● **How to complete this task**
With the pictures omitted, please transcribe exactly the lines beginning at the one that contains "RADIO2 pin CE: GP7 -> GP10" and ending with the last line of the records below.

● **Entries provided**
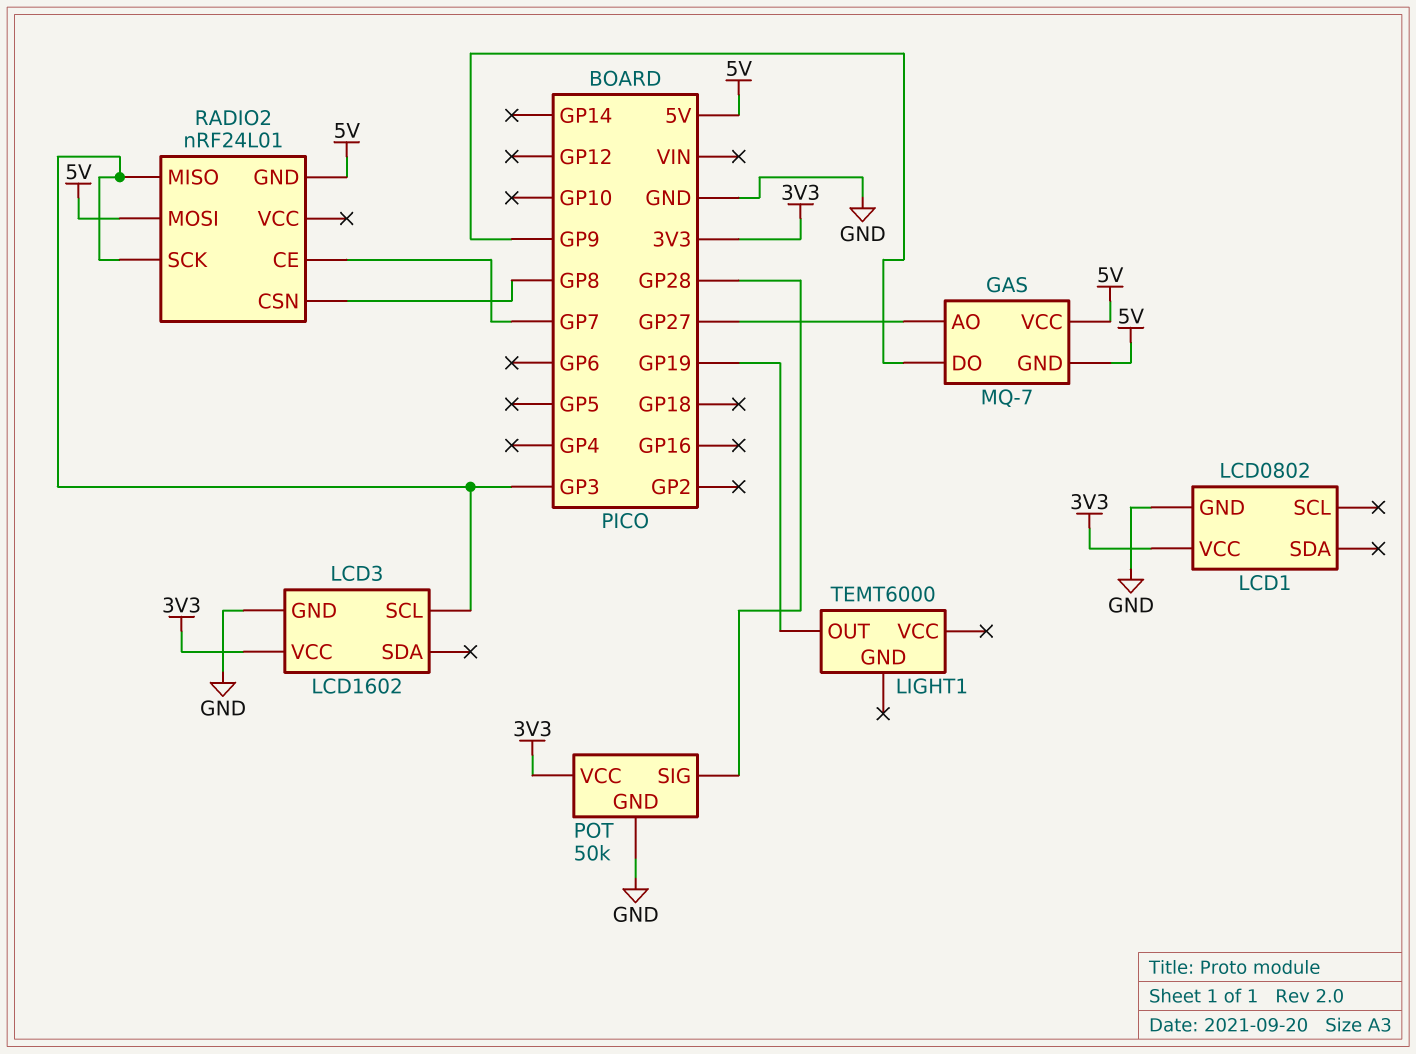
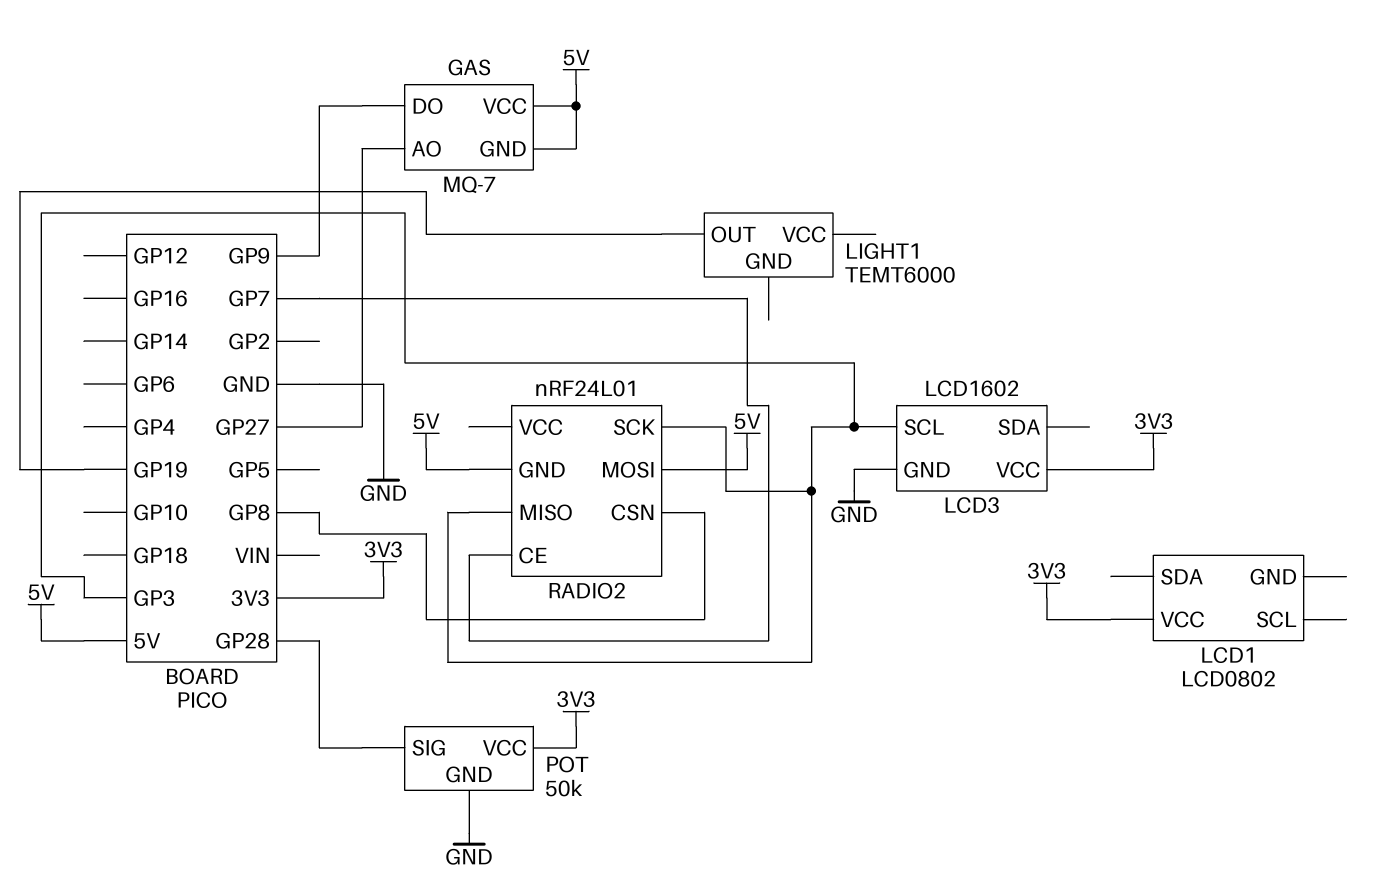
LCD1 pin GND: GND -> none

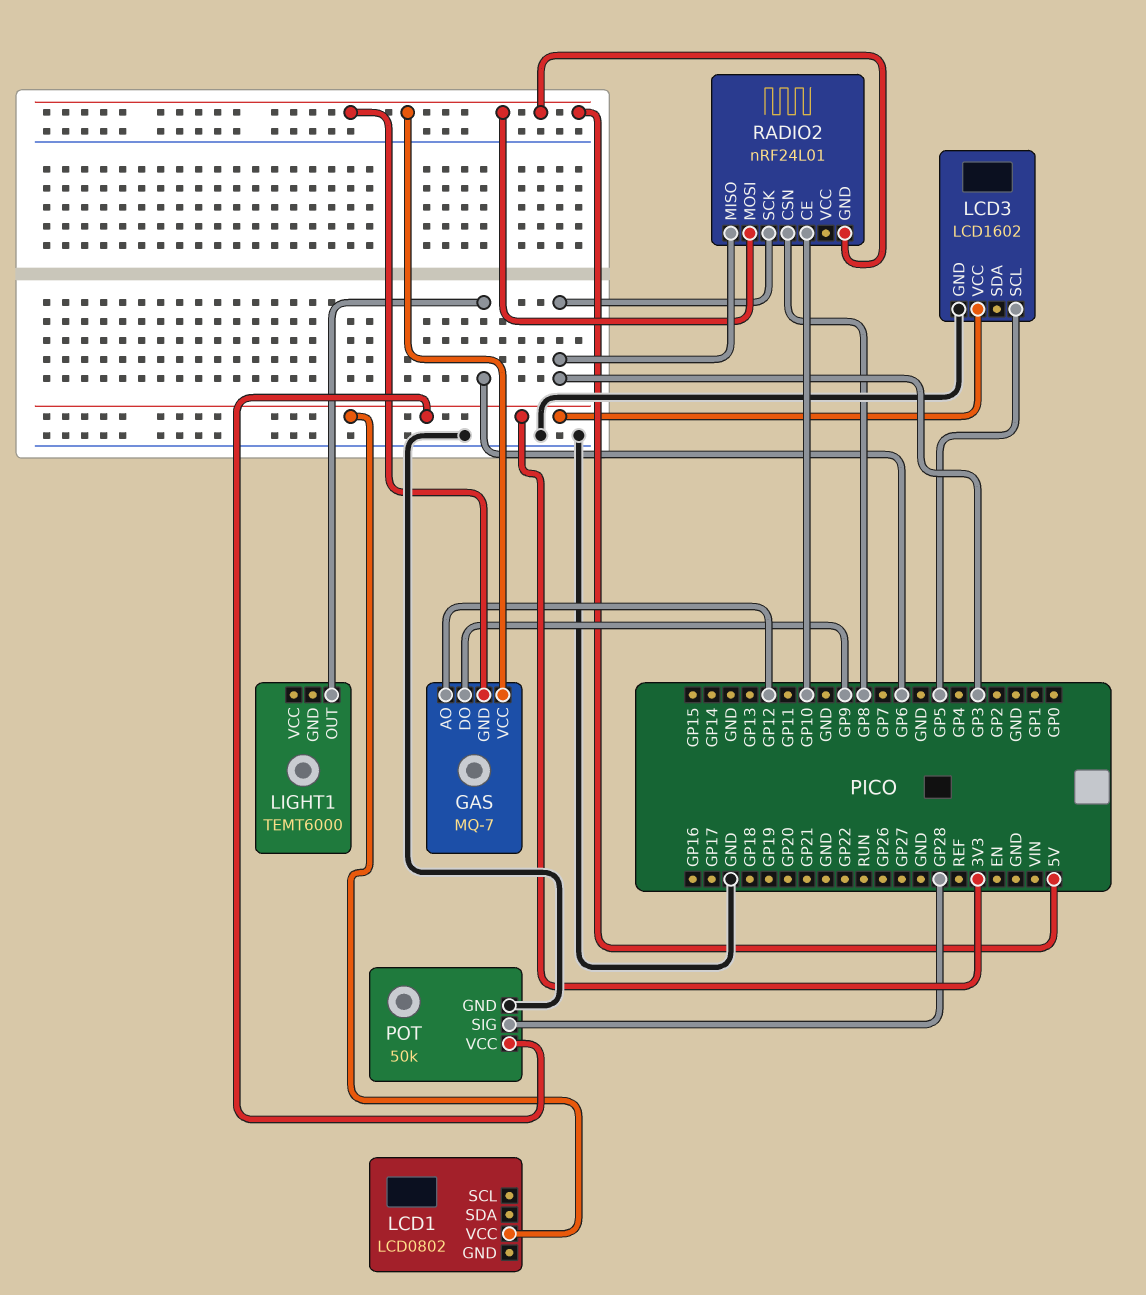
GAS pin AO: GP27 -> GP12
LCD3 pin SCL: GP3 -> GP5
LIGHT1 pin OUT: GP19 -> GP6
RADIO2 pin CE: GP7 -> GP10

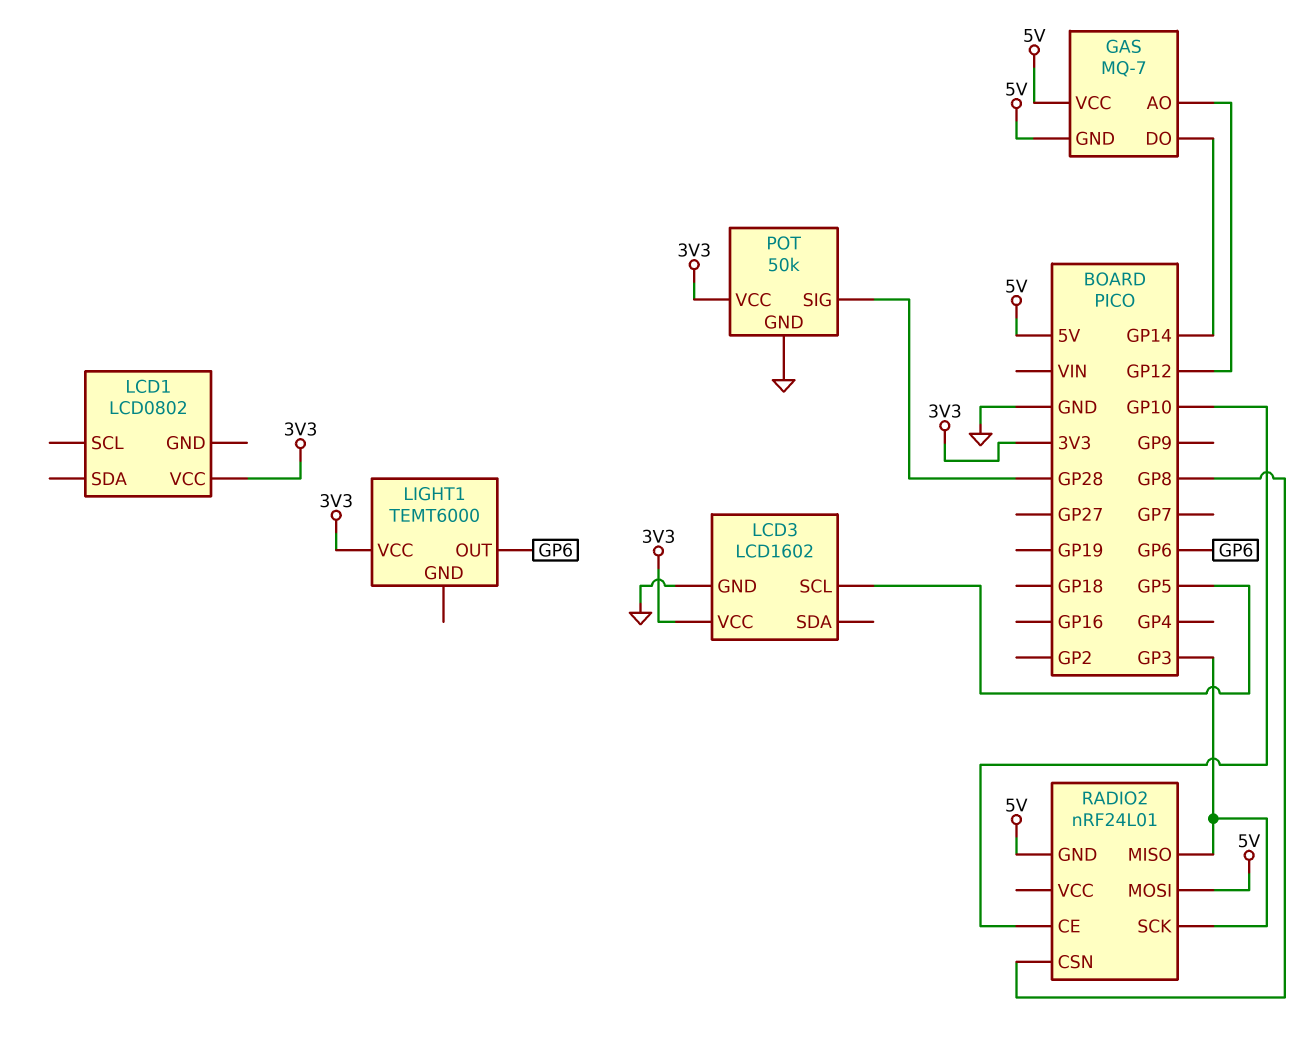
GAS pin DO: GP9 -> GP14
LIGHT1 pin VCC: none -> 3V3

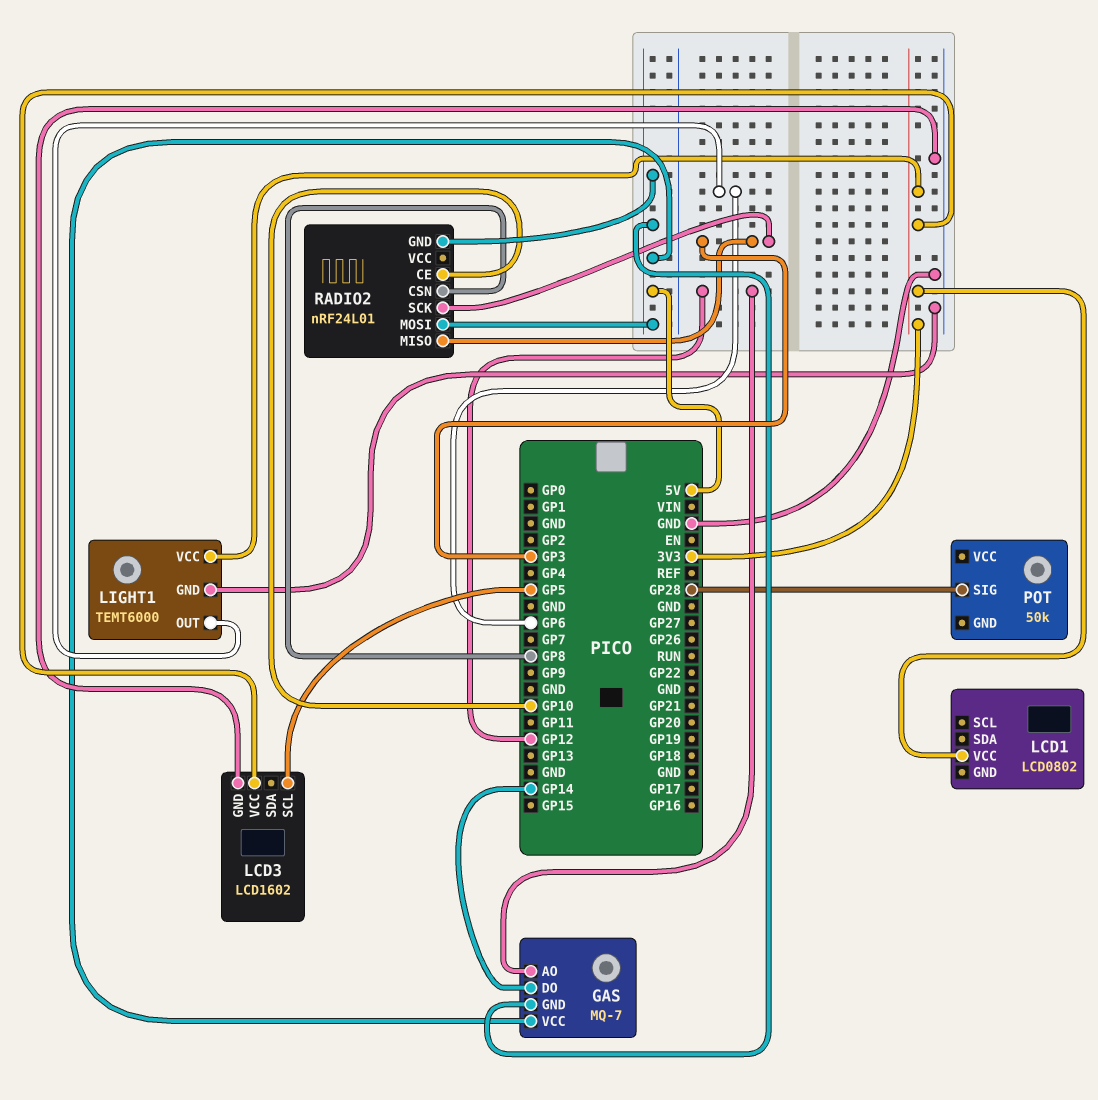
LIGHT1 pin GND: none -> GND
POT pin GND: GND -> none
POT pin VCC: 3V3 -> none

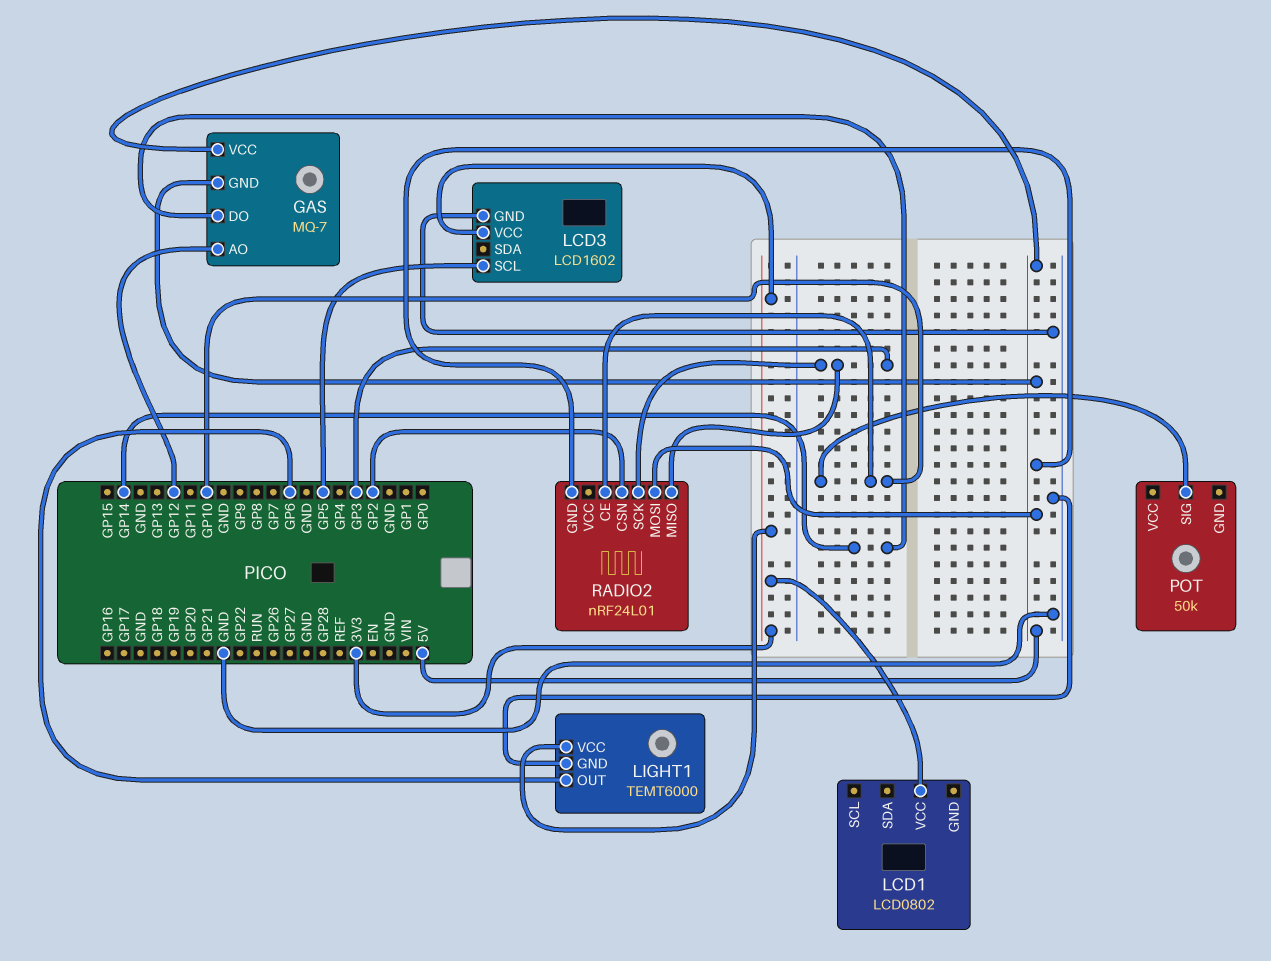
POT pin SIG: GP28 -> GP10
RADIO2 pin CSN: GP8 -> GP2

● **Solution for this task**
RADIO2 pin CE: GP7 -> GP10

GAS pin DO: GP9 -> GP14
LIGHT1 pin VCC: none -> 3V3

LIGHT1 pin GND: none -> GND
POT pin GND: GND -> none
POT pin VCC: 3V3 -> none

POT pin SIG: GP28 -> GP10
RADIO2 pin CSN: GP8 -> GP2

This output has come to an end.